RECORDS SHOWN:
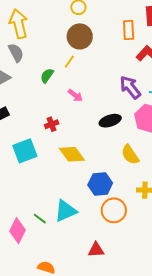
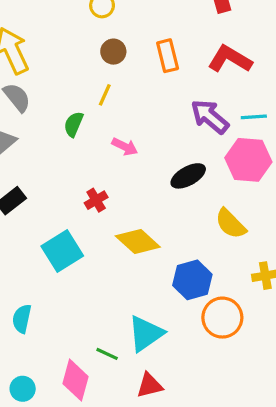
orange rectangle: (129, 30) -> (168, 56), moved
brown circle: (80, 36) -> (113, 52), size x0.6
red triangle: (96, 250) -> (149, 385), moved

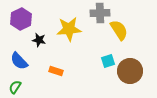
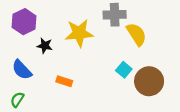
cyan square: (108, 61) -> (124, 70), turned -32

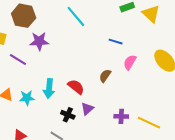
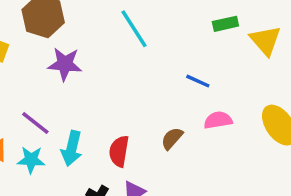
purple line: (18, 59) -> (35, 123), moved
pink semicircle: (130, 62) -> (218, 120), turned 42
red semicircle: (76, 87) -> (119, 151), turned -126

EXERCISE:
An exact repeat of the listing above, pictures excluded, is the answer.

EXERCISE SOLUTION:
orange rectangle: (129, 30) -> (168, 56), moved
brown circle: (80, 36) -> (113, 52), size x0.6
red triangle: (96, 250) -> (149, 385), moved

cyan square: (108, 61) -> (124, 70), turned -32

purple line: (18, 59) -> (35, 123), moved
pink semicircle: (130, 62) -> (218, 120), turned 42
red semicircle: (76, 87) -> (119, 151), turned -126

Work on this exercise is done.